Problem statement ▸ Exactly the lines from the start of the data below through the line that contains "(177, 367) = (144, 284): purple" are to be copied, with pictures left out.

Information given ▸
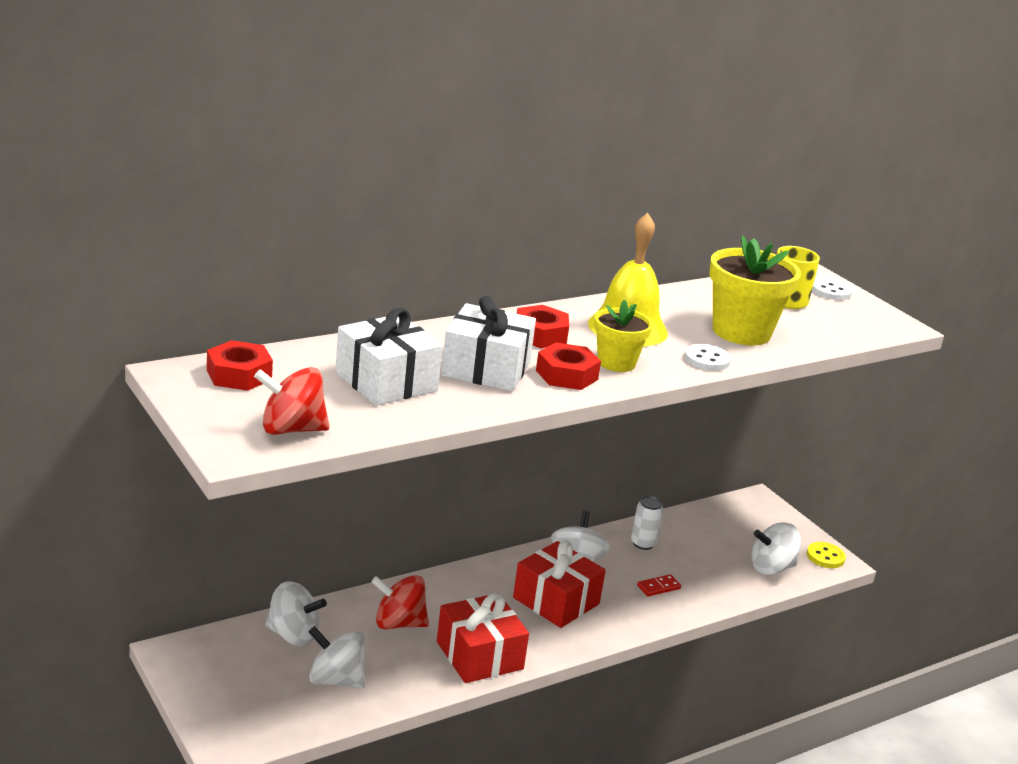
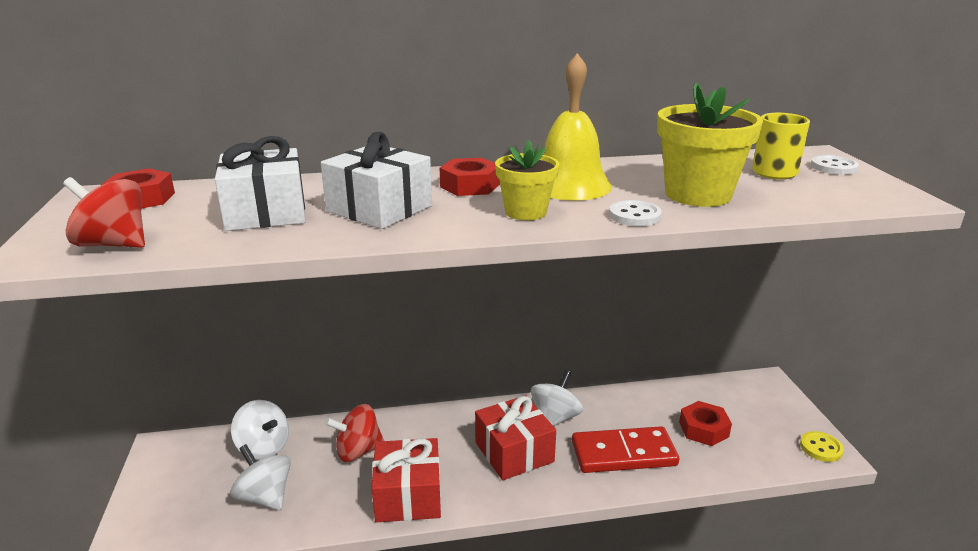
camera: 25 degrees right, 0 degrees up
(399, 623) = (358, 451): red spinning top -> red spinning top turned 45 degrees counterclockwise
(566, 375) = (458, 219): red nut -> red nut (703, 429)
(643, 543) = (629, 408): white can -> none
(658, 587) = (623, 454): red domino -> red domino, size x2.44
(771, 568) = (754, 451): white spinning top -> none

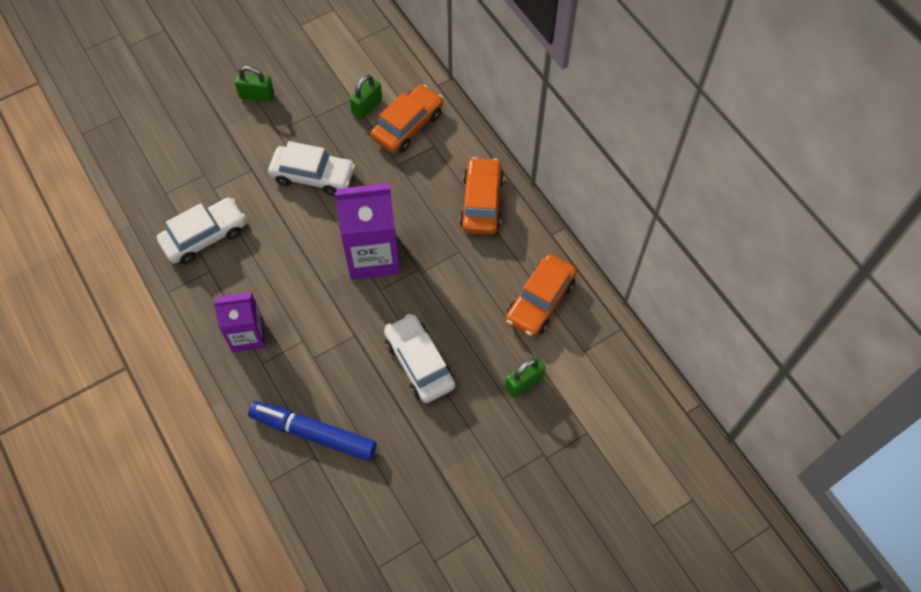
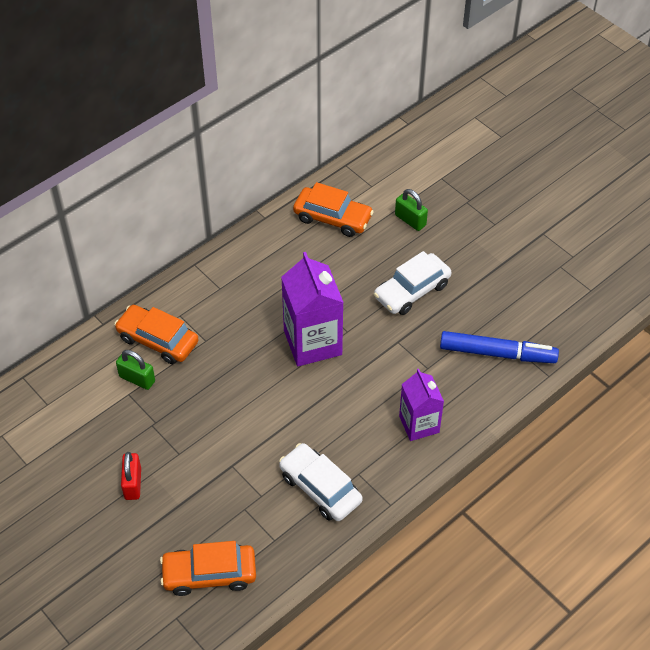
camera: 100 degrees left, 10 degrees down
(257, 95) = (133, 483): green padlock -> red padlock
(313, 176) = (231, 409): white car -> none
(313, 433) = (497, 353): blue marker -> blue marker turned 90 degrees counterclockwise
(481, 202) = (239, 270): orange car -> orange car (209, 574)

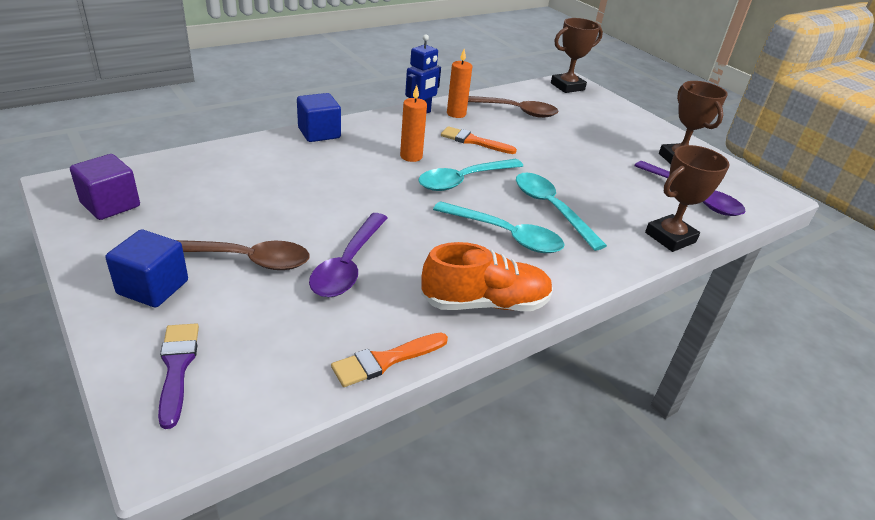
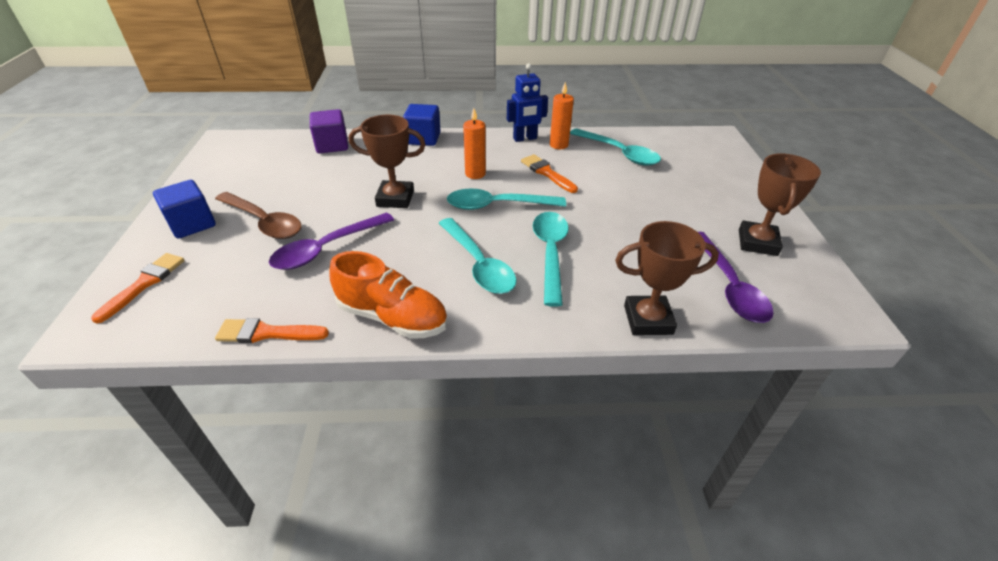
camera: 35 degrees right, 5 degrees up
(110, 205) = (232, 160): purple cube -> purple cube (332, 145)
(177, 367) = (144, 284): purple brush -> orange brush
(513, 111) = (619, 153): brown spoon -> turquoise spoon
(567, 86) = (707, 140): brown trophy -> brown trophy (395, 198)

Task output ▸
camera: 25 degrees right, 0 degrees up
(399, 623) = (358, 451): red spinning top -> red spinning top turned 45 degrees counterclockwise
(566, 375) = (458, 219): red nut -> red nut (703, 429)
(643, 543) = (629, 408): white can -> none
(658, 587) = (623, 454): red domino -> red domino, size x2.44
(771, 568) = (754, 451): white spinning top -> none

camera: 100 degrees left, 10 degrees down
(257, 95) = (133, 483): green padlock -> red padlock
(313, 176) = (231, 409): white car -> none
(313, 433) = (497, 353): blue marker -> blue marker turned 90 degrees counterclockwise
(481, 202) = (239, 270): orange car -> orange car (209, 574)

camera: 35 degrees right, 5 degrees up
(110, 205) = (232, 160): purple cube -> purple cube (332, 145)
(177, 367) = (144, 284): purple brush -> orange brush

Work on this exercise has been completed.